From the listing below, output only the lines starting at the line that has "purple cube [651,305,696,348]" and ending at the line that has "none -> black pyramid [114,286,169,335]", exactly as they appear, ends included.

▶ Dataset extract:
#####

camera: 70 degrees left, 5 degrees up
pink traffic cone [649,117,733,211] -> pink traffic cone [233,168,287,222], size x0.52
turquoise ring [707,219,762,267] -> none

#####

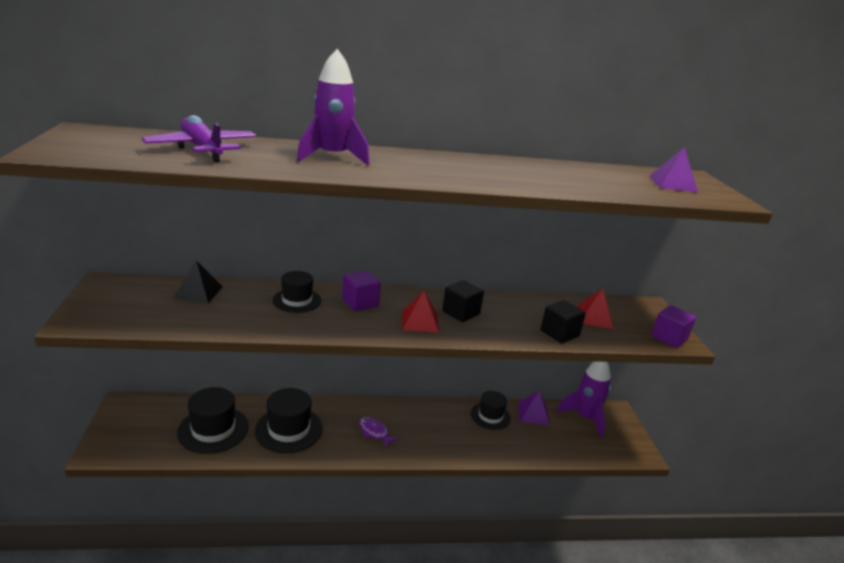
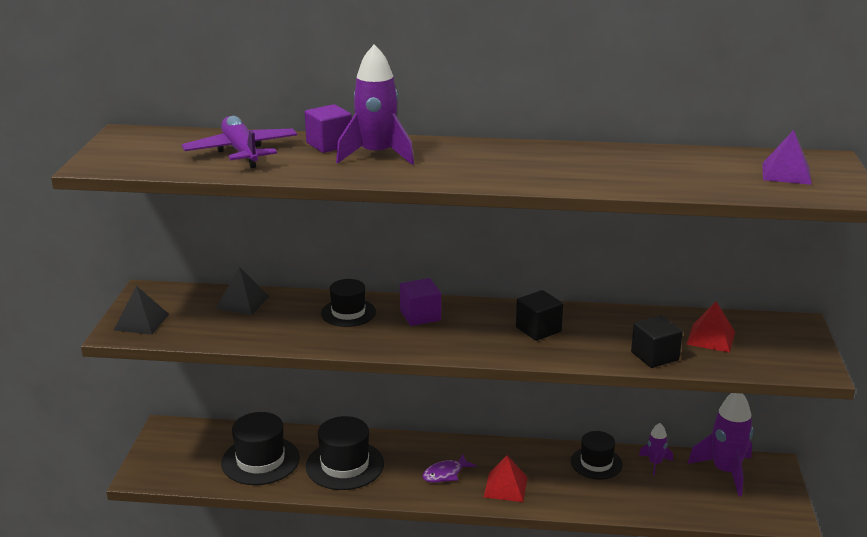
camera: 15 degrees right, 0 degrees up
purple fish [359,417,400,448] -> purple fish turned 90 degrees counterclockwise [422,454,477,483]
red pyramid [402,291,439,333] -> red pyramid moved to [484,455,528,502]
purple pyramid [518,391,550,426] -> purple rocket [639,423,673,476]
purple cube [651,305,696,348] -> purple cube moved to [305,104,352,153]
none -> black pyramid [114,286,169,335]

#####

▶ Reply:
purple cube [651,305,696,348] -> purple cube moved to [305,104,352,153]
none -> black pyramid [114,286,169,335]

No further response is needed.